[Object tracking records]
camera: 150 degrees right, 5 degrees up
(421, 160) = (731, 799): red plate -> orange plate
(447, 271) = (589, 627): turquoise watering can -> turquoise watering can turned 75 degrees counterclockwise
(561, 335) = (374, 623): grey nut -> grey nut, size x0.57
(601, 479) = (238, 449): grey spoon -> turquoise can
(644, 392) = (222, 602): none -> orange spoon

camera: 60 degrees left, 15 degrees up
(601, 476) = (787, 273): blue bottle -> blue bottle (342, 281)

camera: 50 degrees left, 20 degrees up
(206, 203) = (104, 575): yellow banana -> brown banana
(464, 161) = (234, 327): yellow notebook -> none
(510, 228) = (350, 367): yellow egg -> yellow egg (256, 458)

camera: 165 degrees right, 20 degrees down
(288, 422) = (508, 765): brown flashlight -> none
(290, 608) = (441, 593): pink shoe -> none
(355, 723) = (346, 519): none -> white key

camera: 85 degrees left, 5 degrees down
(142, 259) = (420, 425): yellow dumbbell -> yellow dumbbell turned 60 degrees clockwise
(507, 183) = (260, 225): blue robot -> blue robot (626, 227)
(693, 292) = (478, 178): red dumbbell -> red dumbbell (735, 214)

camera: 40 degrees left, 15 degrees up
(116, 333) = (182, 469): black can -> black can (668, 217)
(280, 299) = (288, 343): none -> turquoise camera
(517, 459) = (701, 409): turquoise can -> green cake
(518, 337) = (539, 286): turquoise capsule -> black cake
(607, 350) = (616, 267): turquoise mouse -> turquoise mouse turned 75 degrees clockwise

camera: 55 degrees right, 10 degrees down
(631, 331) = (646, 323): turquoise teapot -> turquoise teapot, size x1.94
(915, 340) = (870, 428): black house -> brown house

• Work item:
Could you transcribe every record above exactly as it appears?

• Finished exercise:
camera: 150 degrees right, 5 degrees up
(421, 160) = (731, 799): red plate -> orange plate
(447, 271) = (589, 627): turquoise watering can -> turquoise watering can turned 75 degrees counterclockwise
(561, 335) = (374, 623): grey nut -> grey nut, size x0.57
(601, 479) = (238, 449): grey spoon -> turquoise can
(644, 392) = (222, 602): none -> orange spoon

camera: 60 degrees left, 15 degrees up
(601, 476) = (787, 273): blue bottle -> blue bottle (342, 281)

camera: 50 degrees left, 20 degrees up
(206, 203) = (104, 575): yellow banana -> brown banana
(464, 161) = (234, 327): yellow notebook -> none
(510, 228) = (350, 367): yellow egg -> yellow egg (256, 458)

camera: 165 degrees right, 20 degrees down
(288, 422) = (508, 765): brown flashlight -> none
(290, 608) = (441, 593): pink shoe -> none
(355, 723) = (346, 519): none -> white key

camera: 85 degrees left, 5 degrees down
(142, 259) = (420, 425): yellow dumbbell -> yellow dumbbell turned 60 degrees clockwise
(507, 183) = (260, 225): blue robot -> blue robot (626, 227)
(693, 292) = (478, 178): red dumbbell -> red dumbbell (735, 214)

camera: 40 degrees left, 15 degrees up
(116, 333) = (182, 469): black can -> black can (668, 217)
(280, 299) = (288, 343): none -> turquoise camera
(517, 459) = (701, 409): turquoise can -> green cake
(518, 337) = (539, 286): turquoise capsule -> black cake
(607, 350) = (616, 267): turquoise mouse -> turquoise mouse turned 75 degrees clockwise

camera: 55 degrees right, 10 degrees down
(631, 331) = (646, 323): turquoise teapot -> turquoise teapot, size x1.94
(915, 340) = (870, 428): black house -> brown house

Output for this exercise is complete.